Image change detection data
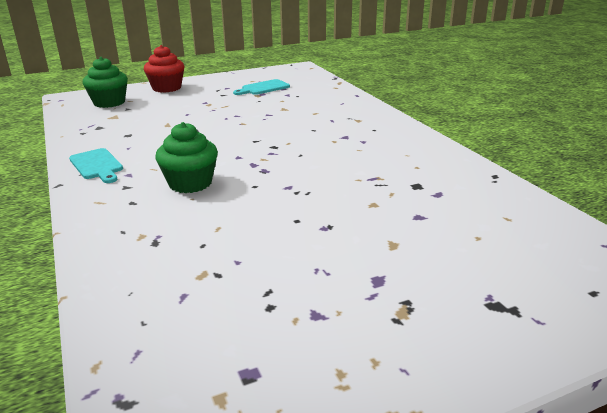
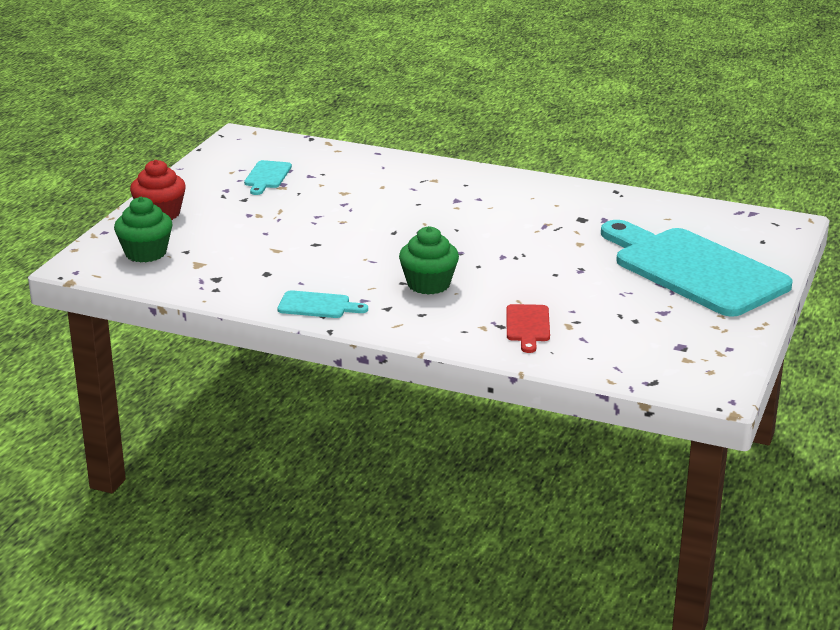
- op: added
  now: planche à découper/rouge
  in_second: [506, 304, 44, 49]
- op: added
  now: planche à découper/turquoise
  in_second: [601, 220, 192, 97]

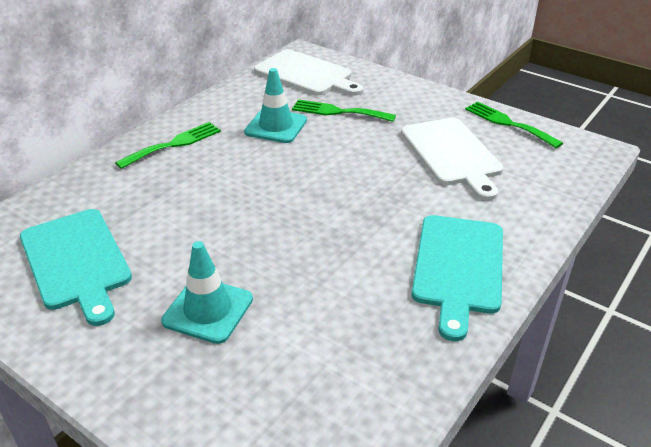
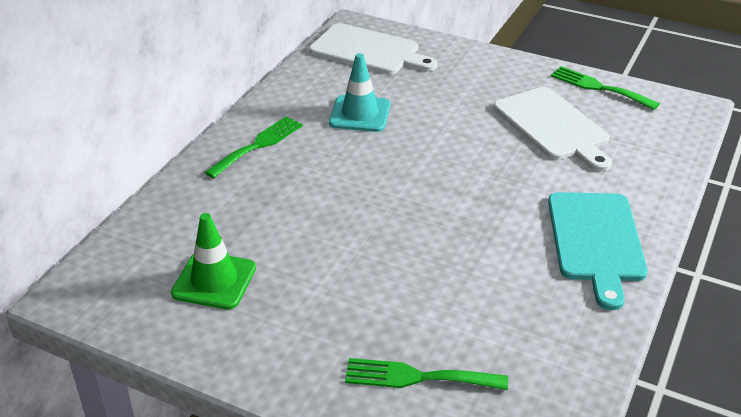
- op: replaced
  was: planche à découper/turquoise
  now: cône de chantier/vert
  in_first: [20, 209, 112, 117]
  in_second: [171, 213, 85, 97]
- op: moved
  was: fourchette/vert
  in_first: [292, 99, 104, 23]
  in_second: [345, 358, 163, 32]
- op: removed
  was: cône de chantier/turquoise
  in_first: [161, 241, 92, 103]

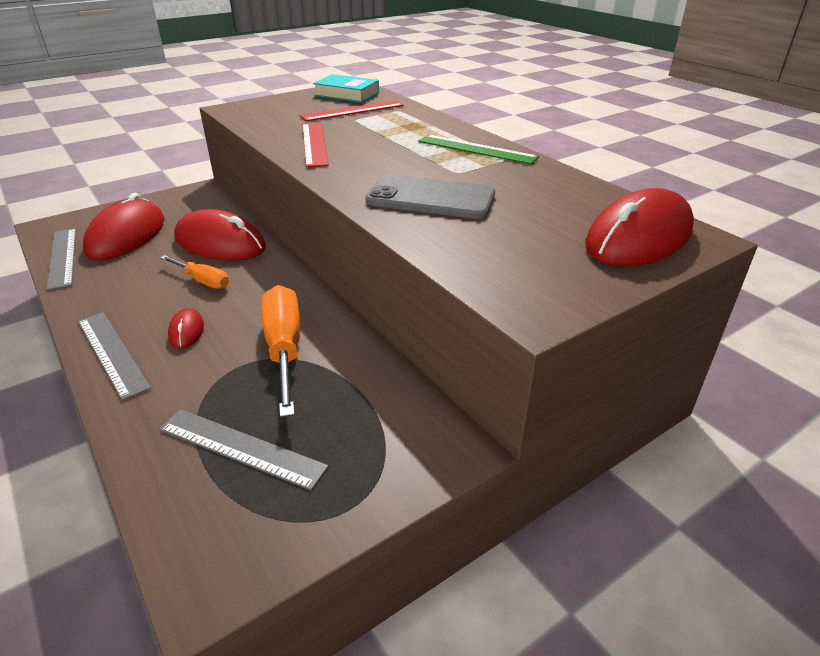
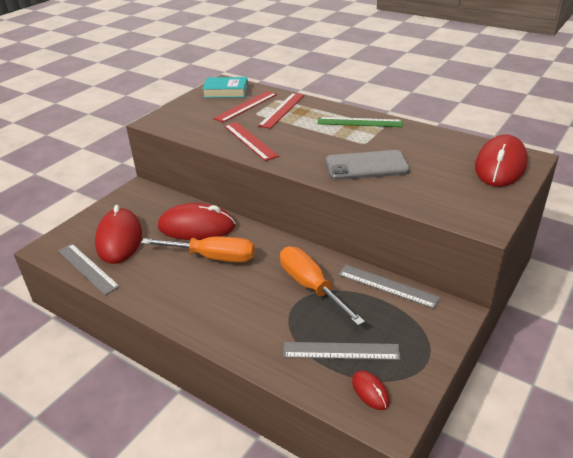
- op: resized
  was: tournevis/orange
  in_first: [160, 255, 69, 34]
  in_second: [141, 237, 114, 26]
  ratio: 1.74
- op: added
  now: règle/rouge
  in_second: [258, 93, 47, 36]
- op: moved
  was: règle/gris
  in_first: [78, 312, 73, 89]
  in_second: [338, 265, 103, 44]
- op: moved
  was: souris/rouge
  in_first: [168, 308, 36, 41]
  in_second: [352, 370, 38, 40]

## Work to be completed
Among the records above, locate the line containing "in_second: [506, 304, 44, 49]" and the line containing "- op: resized", then transcribe exactly the lines starting at the first and ending at the second, with no pictures.

## Result of the exercise
  in_second: [506, 304, 44, 49]
- op: added
  now: planche à découper/turquoise
  in_second: [601, 220, 192, 97]

- op: replaced
  was: planche à découper/turquoise
  now: cône de chantier/vert
  in_first: [20, 209, 112, 117]
  in_second: [171, 213, 85, 97]
- op: moved
  was: fourchette/vert
  in_first: [292, 99, 104, 23]
  in_second: [345, 358, 163, 32]
- op: removed
  was: cône de chantier/turquoise
  in_first: [161, 241, 92, 103]

- op: resized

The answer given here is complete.